# [The data]

=-=-=

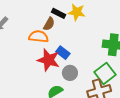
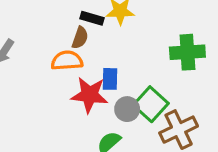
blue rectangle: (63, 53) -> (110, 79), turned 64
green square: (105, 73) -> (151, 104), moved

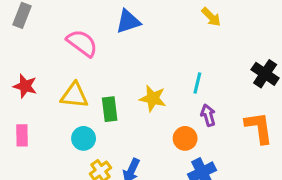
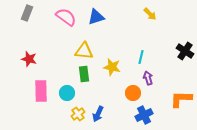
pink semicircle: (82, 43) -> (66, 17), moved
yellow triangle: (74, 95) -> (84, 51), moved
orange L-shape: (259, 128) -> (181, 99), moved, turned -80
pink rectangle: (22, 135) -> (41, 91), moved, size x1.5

=-=-=

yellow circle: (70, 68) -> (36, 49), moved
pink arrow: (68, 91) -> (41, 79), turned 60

=-=-=

# [Task]
Among the entries above, copy exactly only the lines starting with the one containing "yellow circle: (70, 68) -> (36, 49), moved" and going through the one containing "pink arrow: (68, 91) -> (41, 79), turned 60", both ends included.

# [Final answer]
yellow circle: (70, 68) -> (36, 49), moved
pink arrow: (68, 91) -> (41, 79), turned 60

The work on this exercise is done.